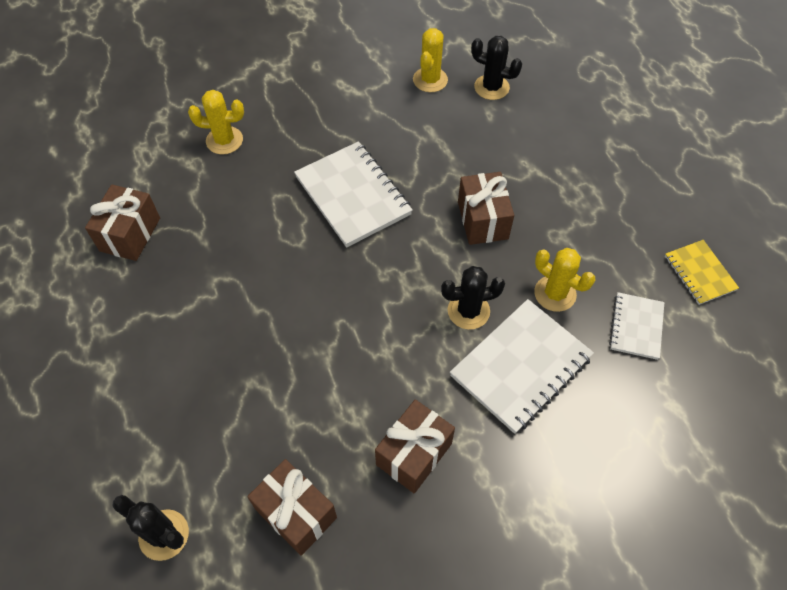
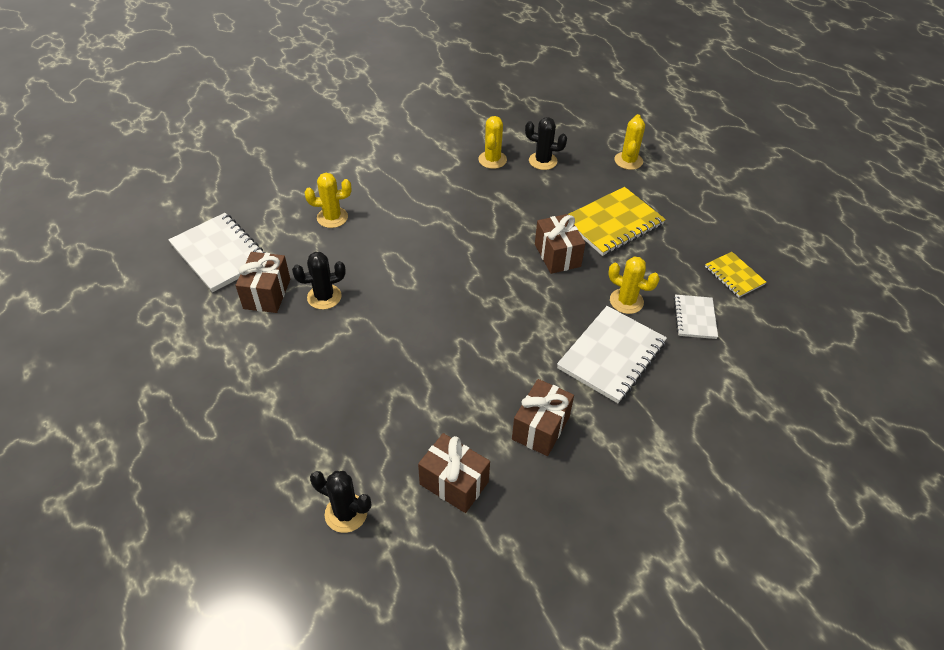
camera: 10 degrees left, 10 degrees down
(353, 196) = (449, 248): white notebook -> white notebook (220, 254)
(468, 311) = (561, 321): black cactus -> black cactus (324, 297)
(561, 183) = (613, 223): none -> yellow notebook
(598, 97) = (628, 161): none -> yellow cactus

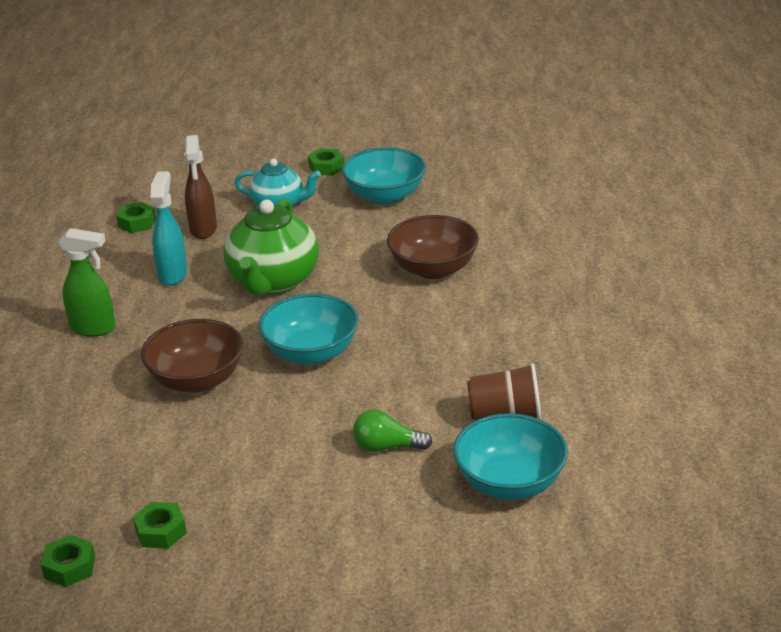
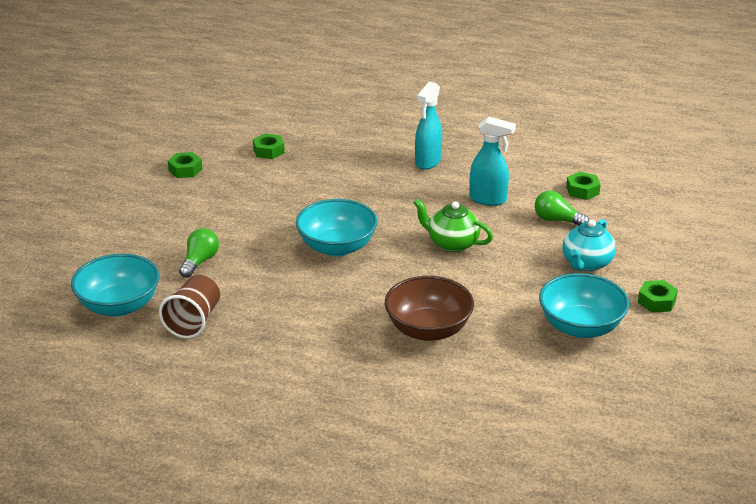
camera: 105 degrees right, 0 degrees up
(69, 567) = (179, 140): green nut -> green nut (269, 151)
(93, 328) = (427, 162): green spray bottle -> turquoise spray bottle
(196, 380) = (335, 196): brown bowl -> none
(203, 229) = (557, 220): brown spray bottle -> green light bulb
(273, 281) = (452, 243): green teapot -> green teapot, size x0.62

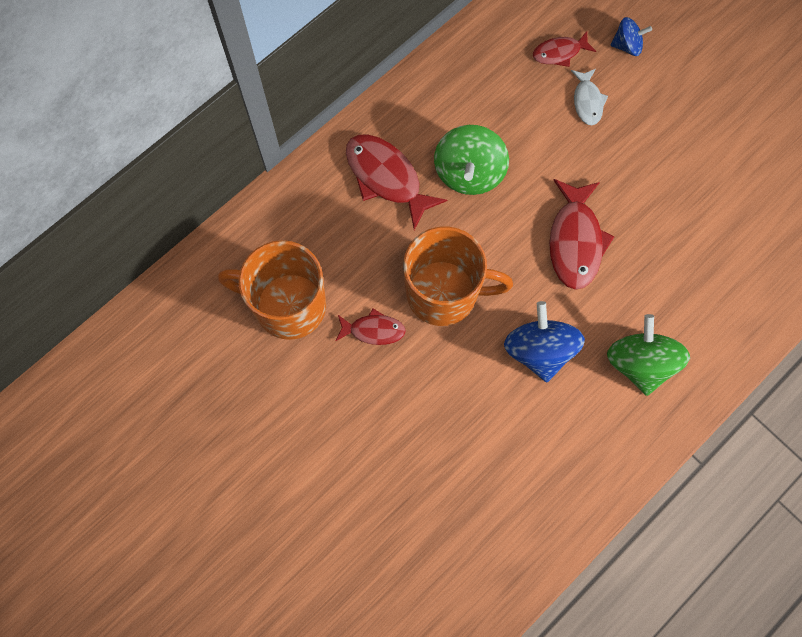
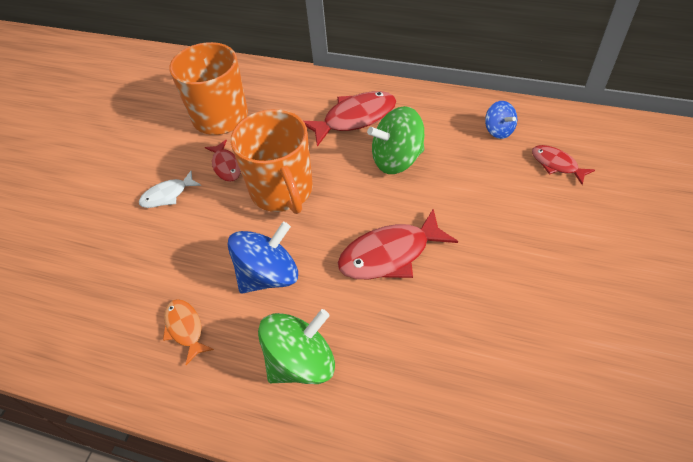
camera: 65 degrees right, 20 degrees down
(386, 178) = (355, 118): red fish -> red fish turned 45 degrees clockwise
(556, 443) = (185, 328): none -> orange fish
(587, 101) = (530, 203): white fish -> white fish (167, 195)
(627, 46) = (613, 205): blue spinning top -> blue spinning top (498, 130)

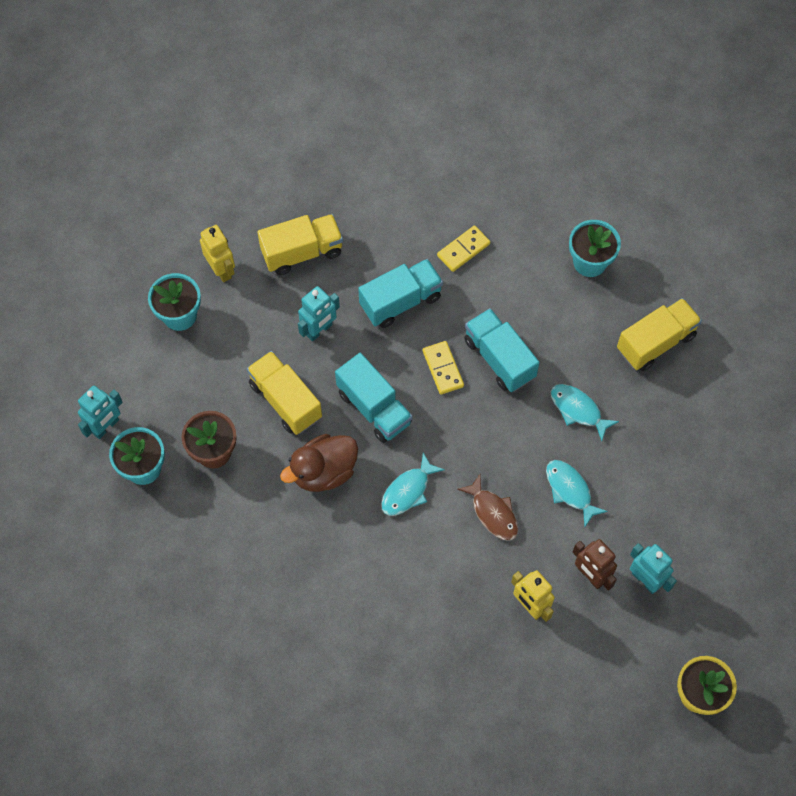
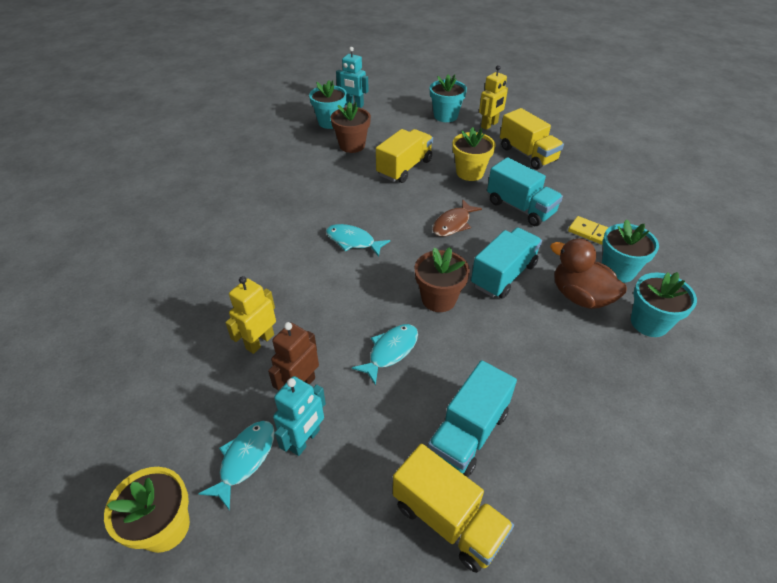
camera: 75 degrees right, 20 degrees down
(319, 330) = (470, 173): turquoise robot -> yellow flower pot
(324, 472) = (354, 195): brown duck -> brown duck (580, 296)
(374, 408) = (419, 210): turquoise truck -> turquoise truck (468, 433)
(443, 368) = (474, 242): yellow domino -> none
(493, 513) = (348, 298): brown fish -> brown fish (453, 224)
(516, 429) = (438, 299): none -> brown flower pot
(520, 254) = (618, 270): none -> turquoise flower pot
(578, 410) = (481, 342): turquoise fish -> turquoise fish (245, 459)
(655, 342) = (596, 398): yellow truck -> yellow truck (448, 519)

■ What is expected ■
The task calls for duplicating the data exactly, with no images kept.

■ Exercise response ■
camera: 10 degrees left, 10 degrees down
(353, 196) = (449, 248): white notebook -> white notebook (220, 254)
(468, 311) = (561, 321): black cactus -> black cactus (324, 297)
(561, 183) = (613, 223): none -> yellow notebook
(598, 97) = (628, 161): none -> yellow cactus

camera: 105 degrees right, 0 degrees up
(69, 567) = (179, 140): green nut -> green nut (269, 151)
(93, 328) = (427, 162): green spray bottle -> turquoise spray bottle
(196, 380) = (335, 196): brown bowl -> none
(203, 229) = (557, 220): brown spray bottle -> green light bulb
(273, 281) = (452, 243): green teapot -> green teapot, size x0.62

camera: 65 degrees right, 20 degrees down
(386, 178) = (355, 118): red fish -> red fish turned 45 degrees clockwise
(556, 443) = (185, 328): none -> orange fish
(587, 101) = (530, 203): white fish -> white fish (167, 195)
(627, 46) = (613, 205): blue spinning top -> blue spinning top (498, 130)

camera: 75 degrees right, 20 degrees down
(319, 330) = (470, 173): turquoise robot -> yellow flower pot
(324, 472) = (354, 195): brown duck -> brown duck (580, 296)
(374, 408) = (419, 210): turquoise truck -> turquoise truck (468, 433)
(443, 368) = (474, 242): yellow domino -> none
(493, 513) = (348, 298): brown fish -> brown fish (453, 224)
(516, 429) = (438, 299): none -> brown flower pot
(520, 254) = (618, 270): none -> turquoise flower pot
(578, 410) = (481, 342): turquoise fish -> turquoise fish (245, 459)
(655, 342) = (596, 398): yellow truck -> yellow truck (448, 519)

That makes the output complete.